**Task item:**
An exact copy of every entry is required, minus the pictures.

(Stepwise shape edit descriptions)
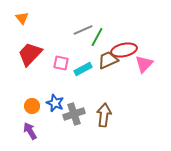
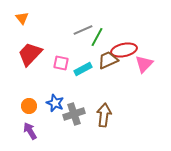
orange circle: moved 3 px left
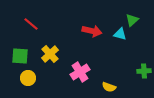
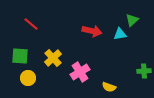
cyan triangle: rotated 24 degrees counterclockwise
yellow cross: moved 3 px right, 4 px down
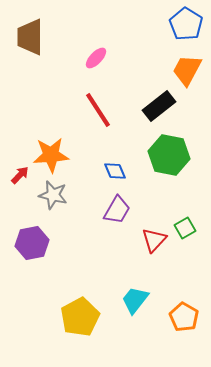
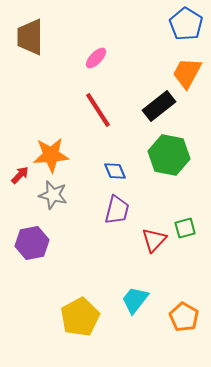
orange trapezoid: moved 3 px down
purple trapezoid: rotated 16 degrees counterclockwise
green square: rotated 15 degrees clockwise
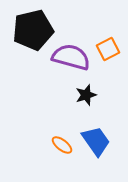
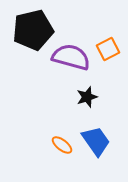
black star: moved 1 px right, 2 px down
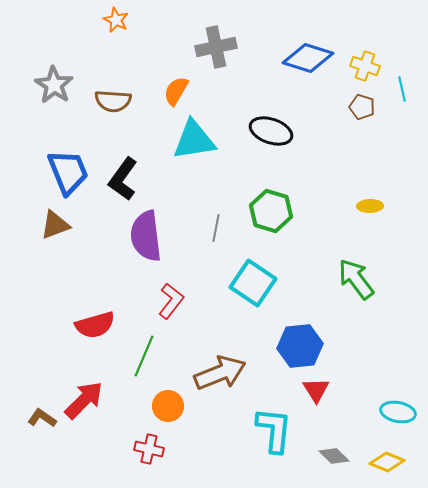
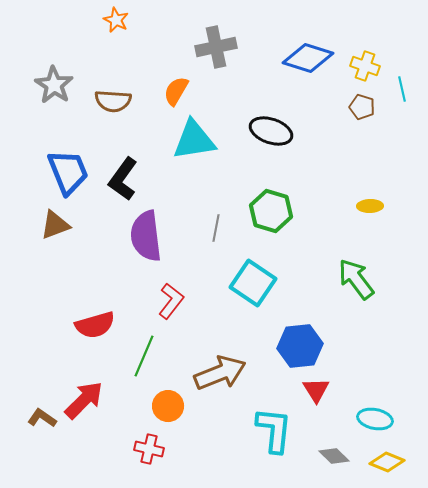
cyan ellipse: moved 23 px left, 7 px down
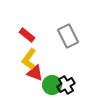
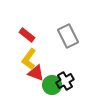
red triangle: moved 1 px right
black cross: moved 1 px left, 4 px up
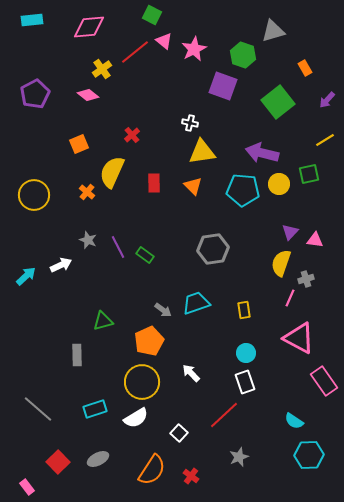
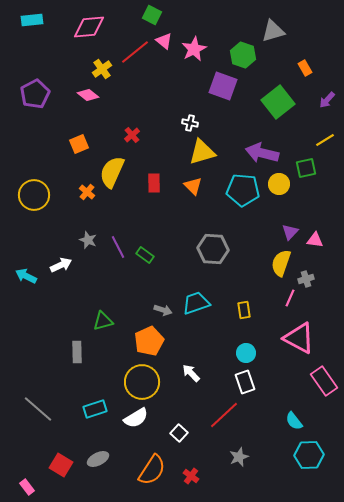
yellow triangle at (202, 152): rotated 8 degrees counterclockwise
green square at (309, 174): moved 3 px left, 6 px up
gray hexagon at (213, 249): rotated 12 degrees clockwise
cyan arrow at (26, 276): rotated 110 degrees counterclockwise
gray arrow at (163, 310): rotated 18 degrees counterclockwise
gray rectangle at (77, 355): moved 3 px up
cyan semicircle at (294, 421): rotated 18 degrees clockwise
red square at (58, 462): moved 3 px right, 3 px down; rotated 15 degrees counterclockwise
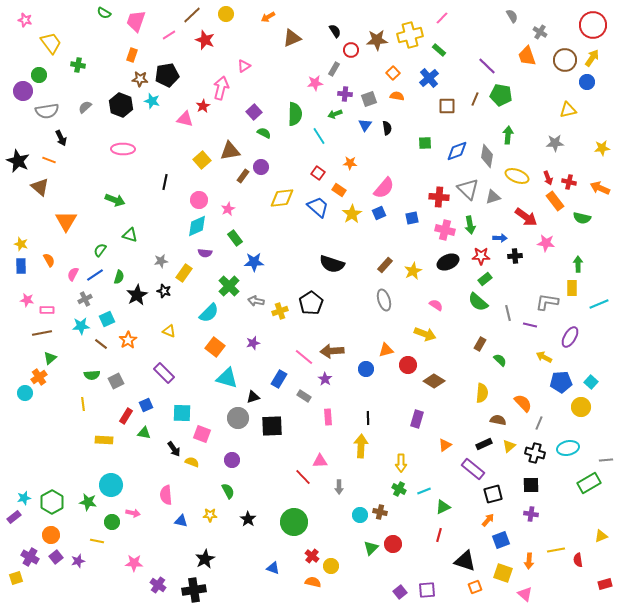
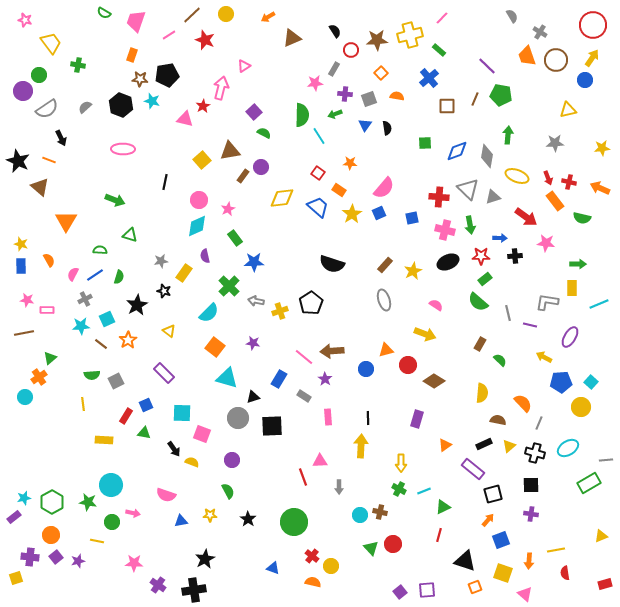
brown circle at (565, 60): moved 9 px left
orange square at (393, 73): moved 12 px left
blue circle at (587, 82): moved 2 px left, 2 px up
gray semicircle at (47, 111): moved 2 px up; rotated 25 degrees counterclockwise
green semicircle at (295, 114): moved 7 px right, 1 px down
green semicircle at (100, 250): rotated 56 degrees clockwise
purple semicircle at (205, 253): moved 3 px down; rotated 72 degrees clockwise
green arrow at (578, 264): rotated 91 degrees clockwise
black star at (137, 295): moved 10 px down
yellow triangle at (169, 331): rotated 16 degrees clockwise
brown line at (42, 333): moved 18 px left
purple star at (253, 343): rotated 24 degrees clockwise
cyan circle at (25, 393): moved 4 px down
cyan ellipse at (568, 448): rotated 20 degrees counterclockwise
red line at (303, 477): rotated 24 degrees clockwise
pink semicircle at (166, 495): rotated 66 degrees counterclockwise
blue triangle at (181, 521): rotated 24 degrees counterclockwise
green triangle at (371, 548): rotated 28 degrees counterclockwise
purple cross at (30, 557): rotated 24 degrees counterclockwise
red semicircle at (578, 560): moved 13 px left, 13 px down
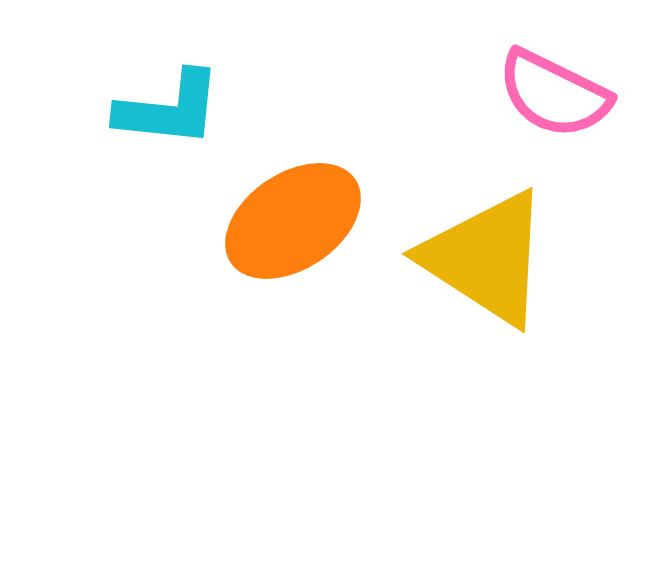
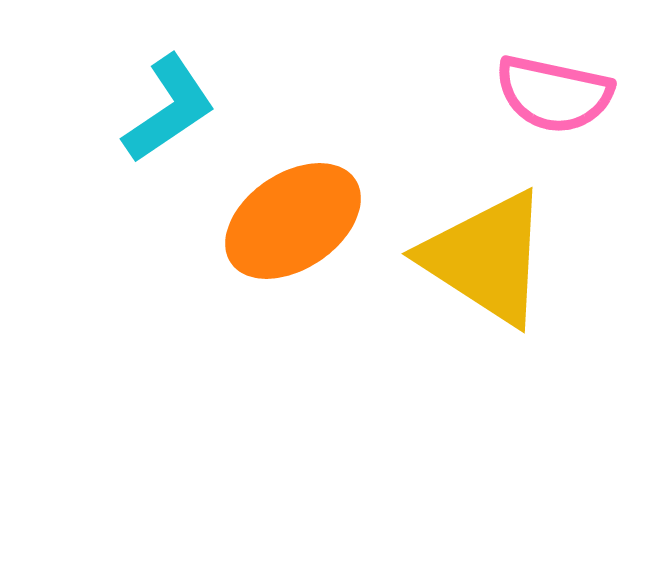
pink semicircle: rotated 14 degrees counterclockwise
cyan L-shape: rotated 40 degrees counterclockwise
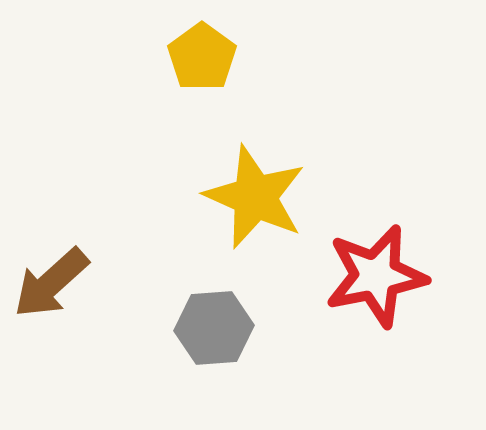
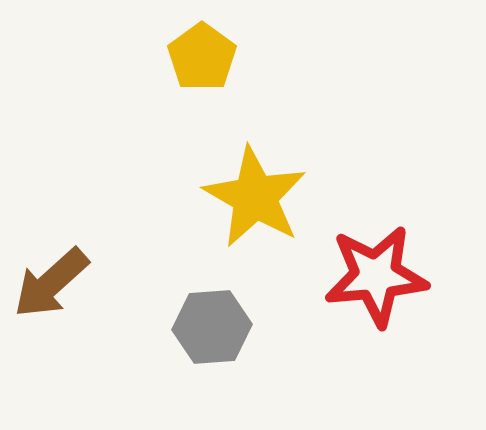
yellow star: rotated 6 degrees clockwise
red star: rotated 6 degrees clockwise
gray hexagon: moved 2 px left, 1 px up
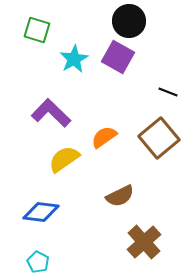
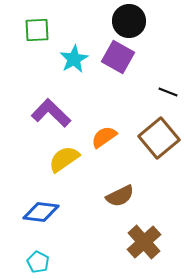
green square: rotated 20 degrees counterclockwise
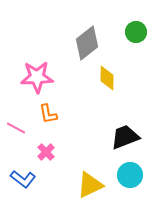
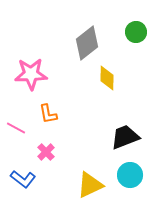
pink star: moved 6 px left, 3 px up
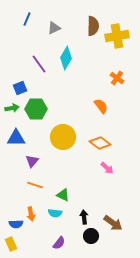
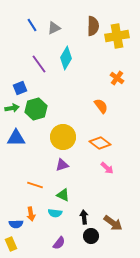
blue line: moved 5 px right, 6 px down; rotated 56 degrees counterclockwise
green hexagon: rotated 15 degrees counterclockwise
purple triangle: moved 30 px right, 4 px down; rotated 32 degrees clockwise
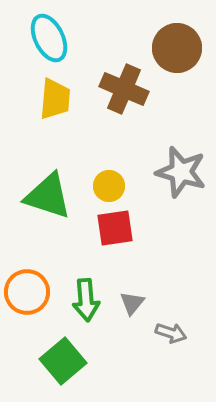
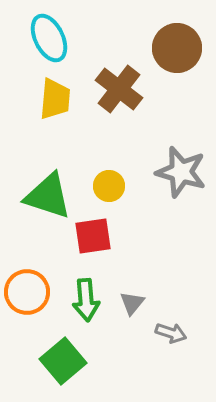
brown cross: moved 5 px left; rotated 15 degrees clockwise
red square: moved 22 px left, 8 px down
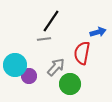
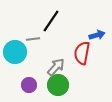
blue arrow: moved 1 px left, 3 px down
gray line: moved 11 px left
cyan circle: moved 13 px up
purple circle: moved 9 px down
green circle: moved 12 px left, 1 px down
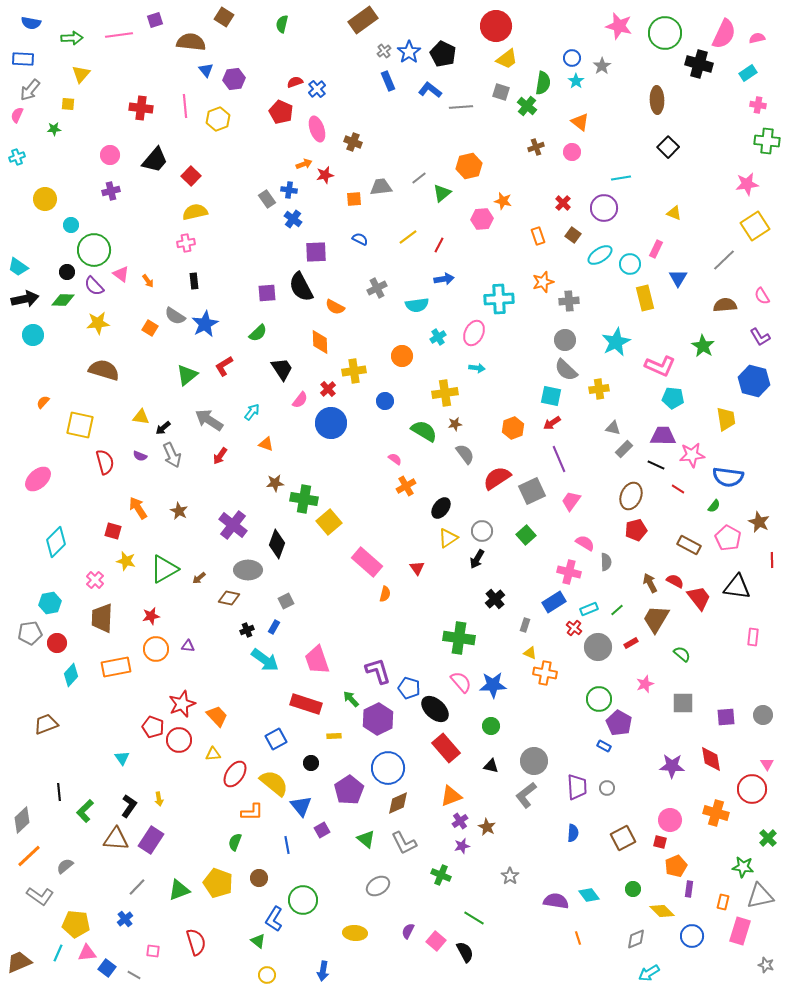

**Solution to this exercise:**
orange circle: moved 3 px left
cyan triangle: rotated 24 degrees counterclockwise
yellow cross: moved 3 px right, 4 px down
orange trapezoid: moved 3 px down
purple trapezoid: rotated 16 degrees counterclockwise
green square: rotated 15 degrees clockwise
black star: moved 1 px right, 2 px down
cyan ellipse: moved 23 px left, 7 px down
red triangle: moved 1 px right
black cross: moved 1 px left, 4 px up
yellow triangle at (202, 152): rotated 8 degrees counterclockwise
green square at (309, 174): moved 3 px left, 6 px up
gray hexagon at (213, 249): rotated 12 degrees clockwise
cyan arrow at (26, 276): rotated 110 degrees counterclockwise
gray arrow at (163, 310): rotated 18 degrees counterclockwise
gray rectangle at (77, 355): moved 3 px up
cyan semicircle at (294, 421): rotated 18 degrees clockwise
red square at (58, 462): moved 3 px right, 3 px down; rotated 15 degrees counterclockwise
brown circle at (565, 60): moved 9 px left
orange square at (393, 73): moved 12 px left
blue circle at (587, 82): moved 2 px left, 2 px up
gray semicircle at (47, 111): moved 2 px up; rotated 25 degrees counterclockwise
green semicircle at (295, 114): moved 7 px right, 1 px down
green semicircle at (100, 250): rotated 56 degrees clockwise
purple semicircle at (205, 253): moved 3 px down; rotated 72 degrees clockwise
green arrow at (578, 264): rotated 91 degrees clockwise
black star at (137, 295): moved 10 px down
yellow triangle at (169, 331): rotated 16 degrees clockwise
brown line at (42, 333): moved 18 px left
purple star at (253, 343): rotated 24 degrees clockwise
cyan circle at (25, 393): moved 4 px down
cyan ellipse at (568, 448): rotated 20 degrees counterclockwise
red line at (303, 477): rotated 24 degrees clockwise
pink semicircle at (166, 495): rotated 66 degrees counterclockwise
blue triangle at (181, 521): rotated 24 degrees counterclockwise
green triangle at (371, 548): rotated 28 degrees counterclockwise
purple cross at (30, 557): rotated 24 degrees counterclockwise
red semicircle at (578, 560): moved 13 px left, 13 px down
pink semicircle: rotated 14 degrees counterclockwise
cyan L-shape: rotated 40 degrees counterclockwise
yellow star: rotated 6 degrees clockwise
red star: rotated 6 degrees clockwise
gray hexagon: moved 2 px left, 1 px up
green square: rotated 20 degrees counterclockwise
pink star: moved 6 px left, 3 px up
blue line: moved 5 px right, 6 px down; rotated 56 degrees counterclockwise
green hexagon: rotated 15 degrees counterclockwise
purple triangle: moved 30 px right, 4 px down; rotated 32 degrees clockwise
brown cross: moved 5 px left; rotated 15 degrees clockwise
red square: moved 22 px left, 8 px down
blue arrow: moved 1 px left, 3 px down
gray line: moved 11 px left
cyan circle: moved 13 px up
purple circle: moved 9 px down
green circle: moved 12 px left, 1 px down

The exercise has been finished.